:: Exercise requirements ::
Lines to restate from the data below: from the one containing "brown line: (43, 144) -> (51, 170), turned 32" to the one containing "pink square: (602, 258)", both included. Give them again exactly, and only them.

:: Before and after coordinates ::
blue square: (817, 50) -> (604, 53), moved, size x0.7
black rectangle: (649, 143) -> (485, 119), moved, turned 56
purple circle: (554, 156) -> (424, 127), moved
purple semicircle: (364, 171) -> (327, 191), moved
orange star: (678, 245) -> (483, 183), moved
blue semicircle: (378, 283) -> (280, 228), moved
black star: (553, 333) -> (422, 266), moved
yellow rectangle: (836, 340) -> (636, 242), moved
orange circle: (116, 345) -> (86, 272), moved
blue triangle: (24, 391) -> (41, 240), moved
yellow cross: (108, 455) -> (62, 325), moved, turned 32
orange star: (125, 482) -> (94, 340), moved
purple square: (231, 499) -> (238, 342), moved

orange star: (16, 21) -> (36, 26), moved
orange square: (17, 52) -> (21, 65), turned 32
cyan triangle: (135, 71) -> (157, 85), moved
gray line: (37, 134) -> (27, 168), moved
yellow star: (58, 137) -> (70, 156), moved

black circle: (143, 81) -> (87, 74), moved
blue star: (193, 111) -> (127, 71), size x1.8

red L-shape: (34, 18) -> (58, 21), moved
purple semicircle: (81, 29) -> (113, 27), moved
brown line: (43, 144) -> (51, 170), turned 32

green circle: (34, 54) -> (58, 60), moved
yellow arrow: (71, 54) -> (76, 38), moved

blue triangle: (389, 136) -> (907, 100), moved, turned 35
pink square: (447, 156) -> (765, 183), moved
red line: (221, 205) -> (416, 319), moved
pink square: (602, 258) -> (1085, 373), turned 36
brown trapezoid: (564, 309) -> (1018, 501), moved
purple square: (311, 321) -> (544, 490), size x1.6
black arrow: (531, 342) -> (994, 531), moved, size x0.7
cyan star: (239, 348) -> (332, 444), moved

==

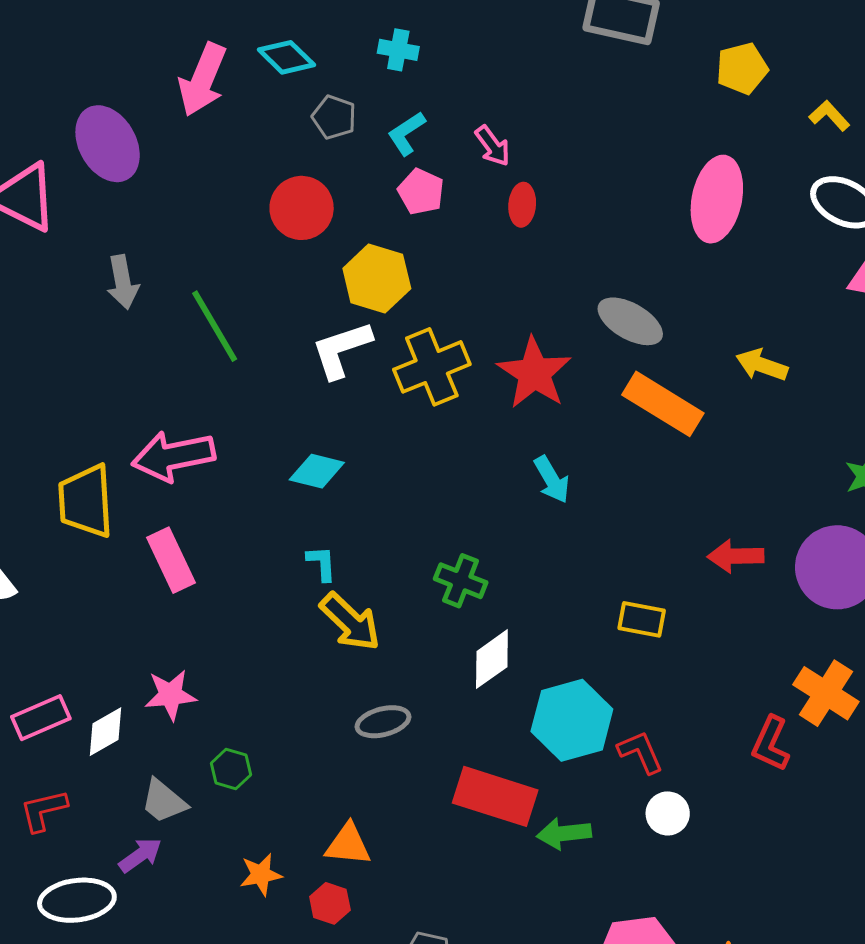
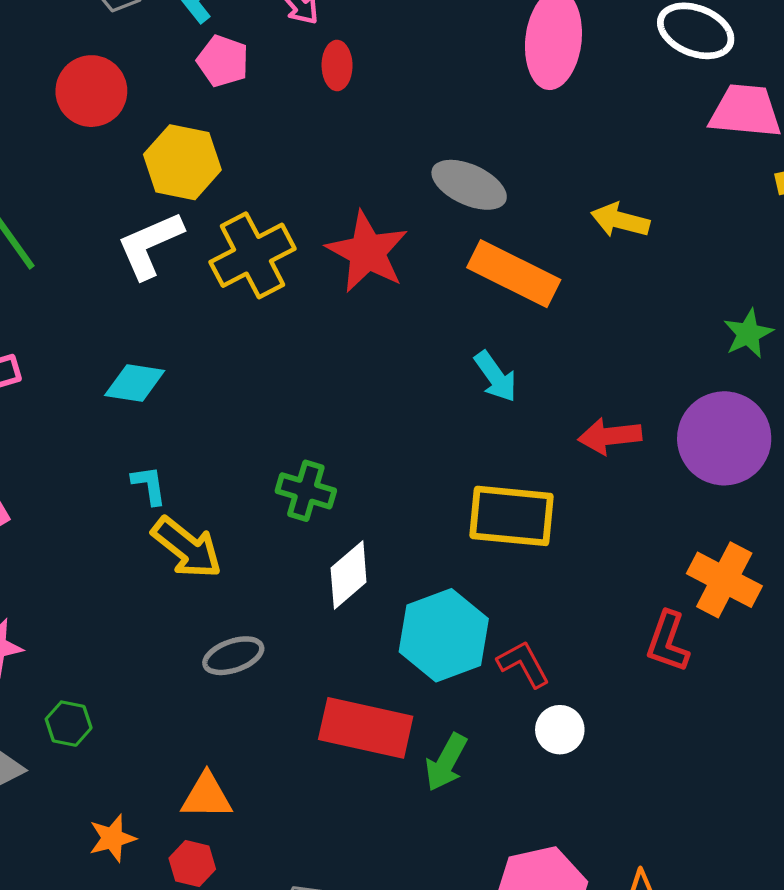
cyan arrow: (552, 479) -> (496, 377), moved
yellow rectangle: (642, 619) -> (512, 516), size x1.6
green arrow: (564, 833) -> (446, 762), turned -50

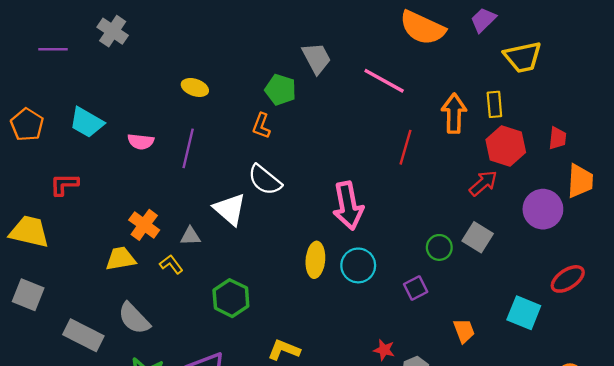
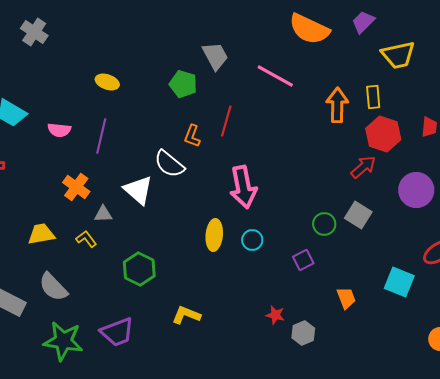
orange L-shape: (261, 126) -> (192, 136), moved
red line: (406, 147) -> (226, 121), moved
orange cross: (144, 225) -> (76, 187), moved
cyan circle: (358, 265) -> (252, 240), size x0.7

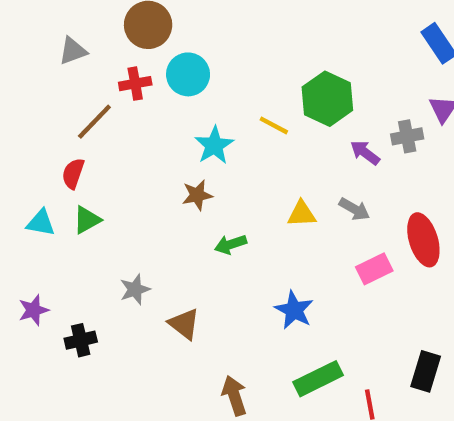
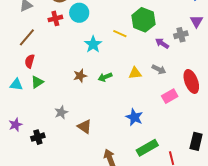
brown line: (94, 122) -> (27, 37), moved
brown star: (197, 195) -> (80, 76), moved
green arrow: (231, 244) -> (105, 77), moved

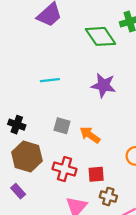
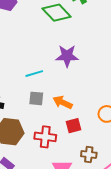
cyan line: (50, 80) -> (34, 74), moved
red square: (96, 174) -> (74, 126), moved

:: Reply ::
brown line: (43, 144) -> (51, 170), turned 32

green circle: (34, 54) -> (58, 60), moved
yellow arrow: (71, 54) -> (76, 38), moved

blue triangle: (389, 136) -> (907, 100), moved, turned 35
pink square: (447, 156) -> (765, 183), moved
red line: (221, 205) -> (416, 319), moved
pink square: (602, 258) -> (1085, 373), turned 36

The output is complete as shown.